→ **Instructions for the task**
Every line of the records that holds the word "turquoise" should be copied.

→ **Records for this exercise**
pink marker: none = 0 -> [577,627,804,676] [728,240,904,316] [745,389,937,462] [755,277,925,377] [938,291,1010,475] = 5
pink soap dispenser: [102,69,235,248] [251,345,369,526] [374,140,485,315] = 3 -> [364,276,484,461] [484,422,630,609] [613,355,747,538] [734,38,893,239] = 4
* * *
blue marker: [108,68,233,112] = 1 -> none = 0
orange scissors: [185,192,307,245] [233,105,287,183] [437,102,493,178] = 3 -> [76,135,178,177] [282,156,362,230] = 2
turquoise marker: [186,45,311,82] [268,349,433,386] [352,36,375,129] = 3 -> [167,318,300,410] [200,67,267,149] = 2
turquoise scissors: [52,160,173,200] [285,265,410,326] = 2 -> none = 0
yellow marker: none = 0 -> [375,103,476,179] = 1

→ **Response area**
turquoise marker: [186,45,311,82] [268,349,433,386] [352,36,375,129] = 3 -> [167,318,300,410] [200,67,267,149] = 2
turquoise scissors: [52,160,173,200] [285,265,410,326] = 2 -> none = 0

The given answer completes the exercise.